→ **WORK REQUEST**
Of the lines listed below, return exactly those that run from the line containing "JP201 pin 1: +9V -> GND" through the line containing "C1: 2200uF (GND, VIN)", both included.

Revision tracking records

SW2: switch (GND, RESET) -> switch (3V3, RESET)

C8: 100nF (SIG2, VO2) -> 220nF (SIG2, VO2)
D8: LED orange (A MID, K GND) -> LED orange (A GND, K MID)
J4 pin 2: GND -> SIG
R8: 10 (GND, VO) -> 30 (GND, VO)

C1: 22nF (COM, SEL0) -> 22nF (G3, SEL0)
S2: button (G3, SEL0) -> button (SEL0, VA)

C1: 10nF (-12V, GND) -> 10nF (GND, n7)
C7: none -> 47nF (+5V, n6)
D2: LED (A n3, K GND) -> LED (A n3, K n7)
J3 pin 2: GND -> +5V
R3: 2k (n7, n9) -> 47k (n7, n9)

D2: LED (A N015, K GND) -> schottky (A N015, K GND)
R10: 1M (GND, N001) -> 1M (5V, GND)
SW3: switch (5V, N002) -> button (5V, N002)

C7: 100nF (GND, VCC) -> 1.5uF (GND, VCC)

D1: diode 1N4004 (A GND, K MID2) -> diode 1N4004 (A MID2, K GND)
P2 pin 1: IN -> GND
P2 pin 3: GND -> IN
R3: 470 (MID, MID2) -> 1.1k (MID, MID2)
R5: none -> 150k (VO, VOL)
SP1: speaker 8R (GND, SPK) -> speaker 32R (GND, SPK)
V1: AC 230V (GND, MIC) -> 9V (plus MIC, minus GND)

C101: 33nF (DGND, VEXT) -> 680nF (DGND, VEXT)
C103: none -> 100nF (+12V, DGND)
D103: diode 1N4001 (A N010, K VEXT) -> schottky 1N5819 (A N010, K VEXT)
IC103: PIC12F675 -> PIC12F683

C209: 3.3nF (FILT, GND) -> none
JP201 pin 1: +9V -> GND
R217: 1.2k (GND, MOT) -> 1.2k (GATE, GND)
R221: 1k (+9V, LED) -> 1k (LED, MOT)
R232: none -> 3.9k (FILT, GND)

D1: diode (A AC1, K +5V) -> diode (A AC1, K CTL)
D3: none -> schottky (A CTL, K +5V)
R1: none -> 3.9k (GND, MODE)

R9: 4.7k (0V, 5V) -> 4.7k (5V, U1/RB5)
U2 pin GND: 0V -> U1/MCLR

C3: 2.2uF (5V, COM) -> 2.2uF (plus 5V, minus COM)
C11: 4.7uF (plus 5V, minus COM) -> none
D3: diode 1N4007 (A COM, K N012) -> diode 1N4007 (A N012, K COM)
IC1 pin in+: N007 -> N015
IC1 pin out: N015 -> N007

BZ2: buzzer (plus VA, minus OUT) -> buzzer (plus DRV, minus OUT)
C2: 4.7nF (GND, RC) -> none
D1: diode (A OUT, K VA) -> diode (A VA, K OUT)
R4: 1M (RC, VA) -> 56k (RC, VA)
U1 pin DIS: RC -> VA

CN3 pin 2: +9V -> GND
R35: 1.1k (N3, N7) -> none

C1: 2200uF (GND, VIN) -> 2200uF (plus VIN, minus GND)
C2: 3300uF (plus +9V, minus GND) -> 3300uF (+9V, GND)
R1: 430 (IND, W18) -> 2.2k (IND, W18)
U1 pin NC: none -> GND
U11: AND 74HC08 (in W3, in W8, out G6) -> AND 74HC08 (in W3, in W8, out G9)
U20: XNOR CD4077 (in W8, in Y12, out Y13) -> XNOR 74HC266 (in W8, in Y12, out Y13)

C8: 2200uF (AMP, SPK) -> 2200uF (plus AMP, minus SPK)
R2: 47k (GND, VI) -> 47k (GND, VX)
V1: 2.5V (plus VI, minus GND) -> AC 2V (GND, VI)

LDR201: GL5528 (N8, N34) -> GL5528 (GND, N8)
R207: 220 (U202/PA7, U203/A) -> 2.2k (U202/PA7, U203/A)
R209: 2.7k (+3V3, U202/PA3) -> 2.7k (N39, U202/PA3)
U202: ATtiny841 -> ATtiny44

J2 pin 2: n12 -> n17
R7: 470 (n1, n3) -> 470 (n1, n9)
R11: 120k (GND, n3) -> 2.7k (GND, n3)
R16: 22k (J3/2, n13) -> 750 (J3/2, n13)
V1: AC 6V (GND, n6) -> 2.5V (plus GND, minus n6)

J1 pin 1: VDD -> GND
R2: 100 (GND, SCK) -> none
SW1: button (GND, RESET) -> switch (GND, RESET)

→ **REPLY TO THE TASK**
JP201 pin 1: +9V -> GND
R217: 1.2k (GND, MOT) -> 1.2k (GATE, GND)
R221: 1k (+9V, LED) -> 1k (LED, MOT)
R232: none -> 3.9k (FILT, GND)

D1: diode (A AC1, K +5V) -> diode (A AC1, K CTL)
D3: none -> schottky (A CTL, K +5V)
R1: none -> 3.9k (GND, MODE)

R9: 4.7k (0V, 5V) -> 4.7k (5V, U1/RB5)
U2 pin GND: 0V -> U1/MCLR

C3: 2.2uF (5V, COM) -> 2.2uF (plus 5V, minus COM)
C11: 4.7uF (plus 5V, minus COM) -> none
D3: diode 1N4007 (A COM, K N012) -> diode 1N4007 (A N012, K COM)
IC1 pin in+: N007 -> N015
IC1 pin out: N015 -> N007

BZ2: buzzer (plus VA, minus OUT) -> buzzer (plus DRV, minus OUT)
C2: 4.7nF (GND, RC) -> none
D1: diode (A OUT, K VA) -> diode (A VA, K OUT)
R4: 1M (RC, VA) -> 56k (RC, VA)
U1 pin DIS: RC -> VA

CN3 pin 2: +9V -> GND
R35: 1.1k (N3, N7) -> none

C1: 2200uF (GND, VIN) -> 2200uF (plus VIN, minus GND)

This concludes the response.